### [What is needed]
The lines to copy are those with "left" in them. Pull each one from the entries below.

### [Coordinate-based object records]
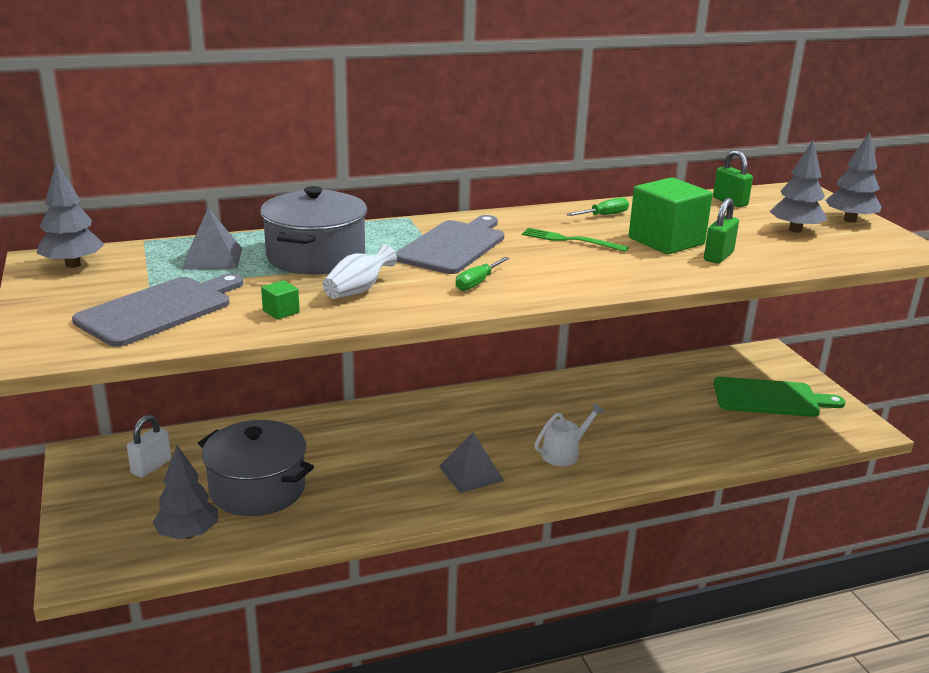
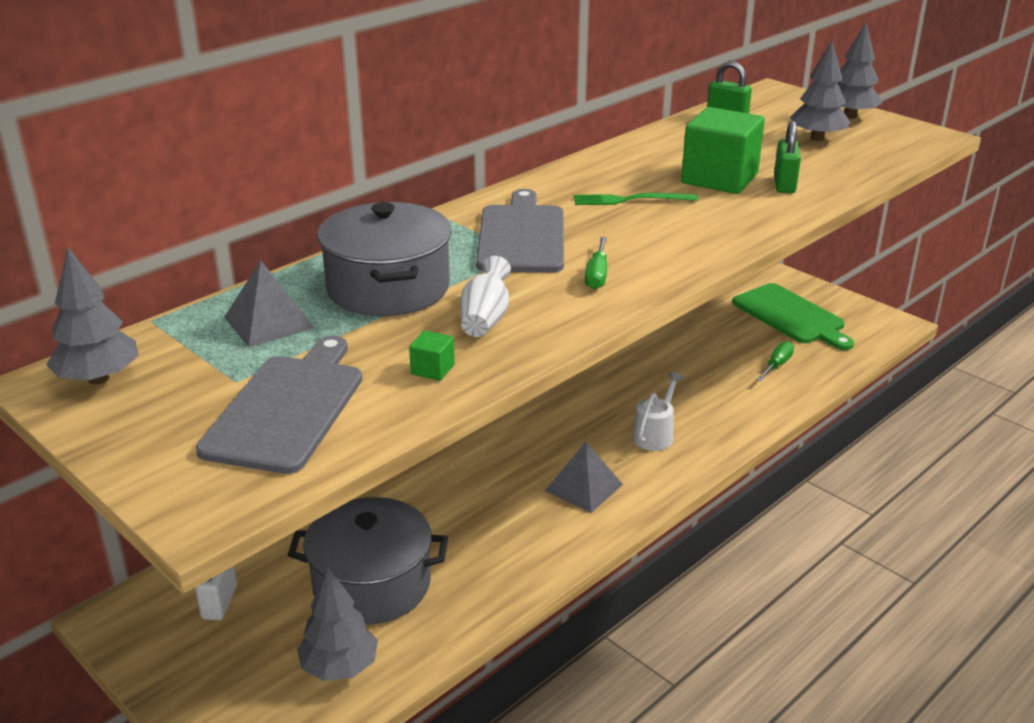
camera: 25 degrees left, 5 degrees up
(604, 215) = (629, 162): green screwdriver -> green screwdriver (777, 365)
(770, 398) = (791, 316): green cutting board -> green cutting board turned 75 degrees clockwise

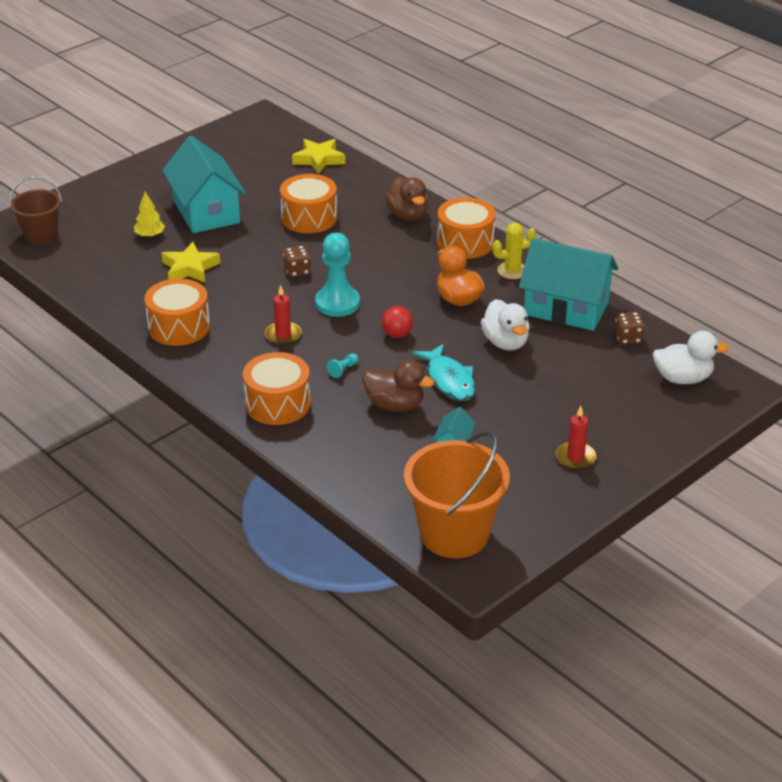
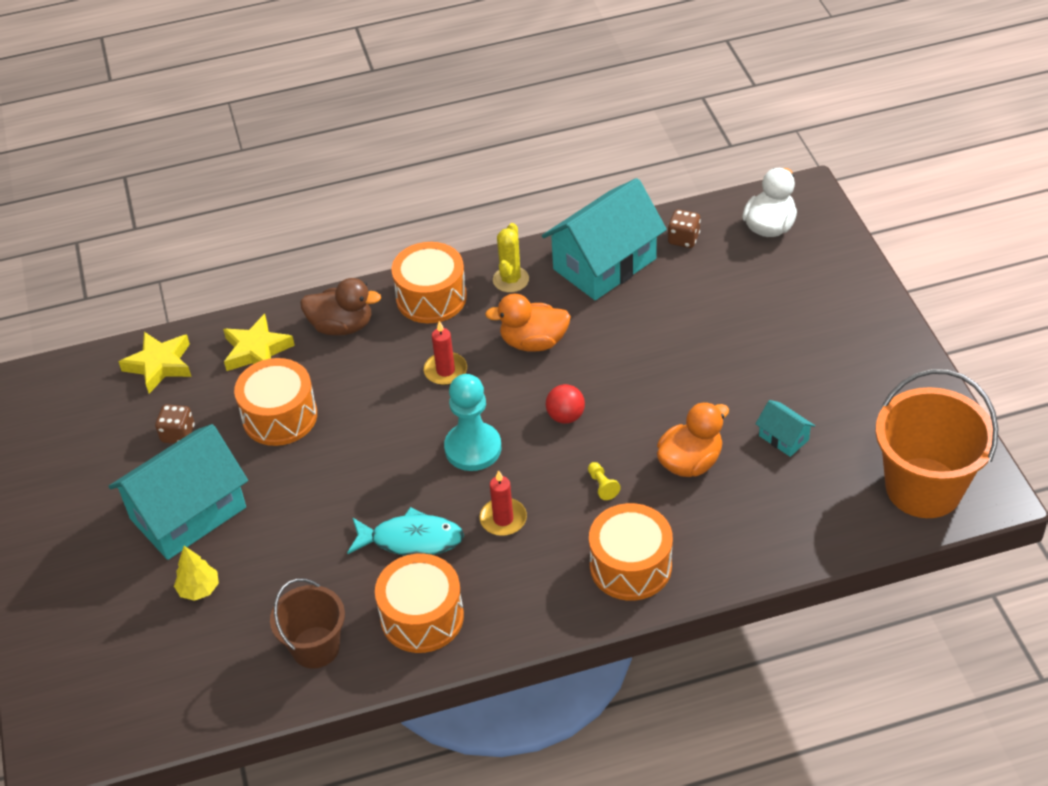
camera: 60 degrees left, 10 degrees up
(41, 235) = (105, 714): brown bucket -> brown bucket (315, 647)
(190, 268) = (303, 568): yellow star -> yellow star (256, 350)
(206, 211) = (188, 513): turquoise house -> turquoise house turned 45 degrees counterclockwise
(297, 271) = (384, 464): brown dice -> brown dice (178, 434)
(343, 370) = (602, 485): turquoise pawn -> yellow pawn
(395, 405) = (690, 462): brown duck -> orange duck
(449, 380) = (673, 401): turquoise fish -> turquoise fish (411, 539)
(505, 342) = (634, 333): white duck -> none
(575, 457) = (850, 351): red candle -> red candle (445, 371)

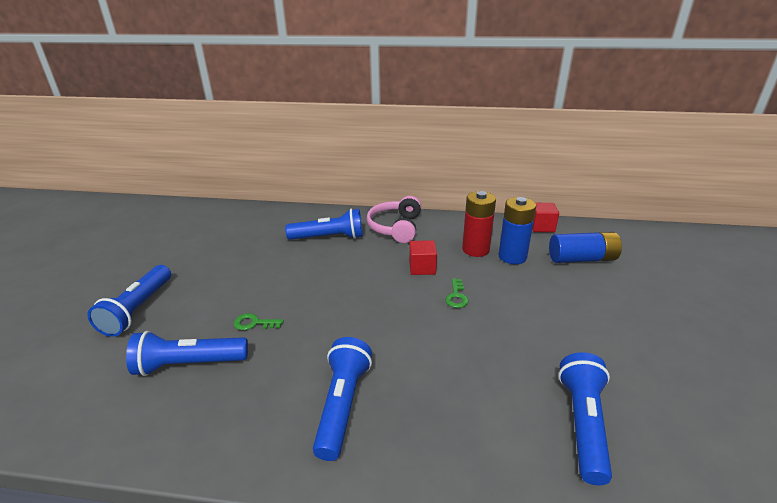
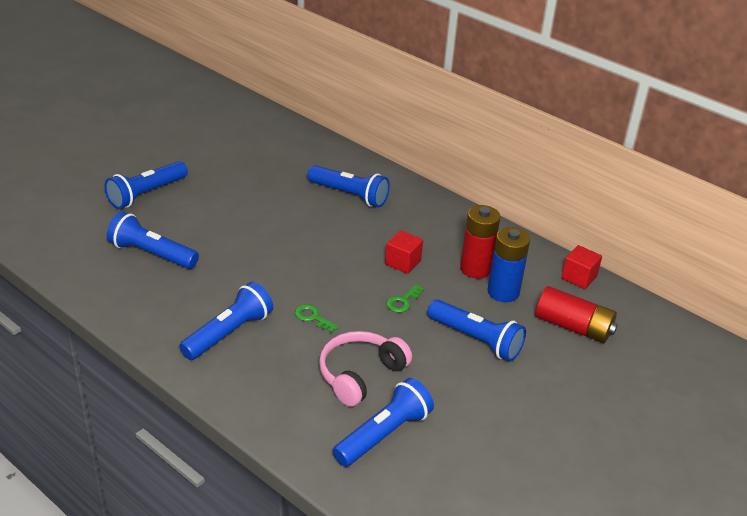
camera: 30 degrees right, 5 degrees up
(254, 323) = (219, 245): green key -> green key (313, 317)
(396, 227) = (423, 212): pink headphones -> pink headphones (360, 374)
(540, 299) = (476, 340): none -> blue flashlight
(582, 259) = (573, 327): blue battery -> red battery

### [Answer to this problem]
camera: 25 degrees left, 5 degrees up
camera: 60 degrees left, 10 degrees up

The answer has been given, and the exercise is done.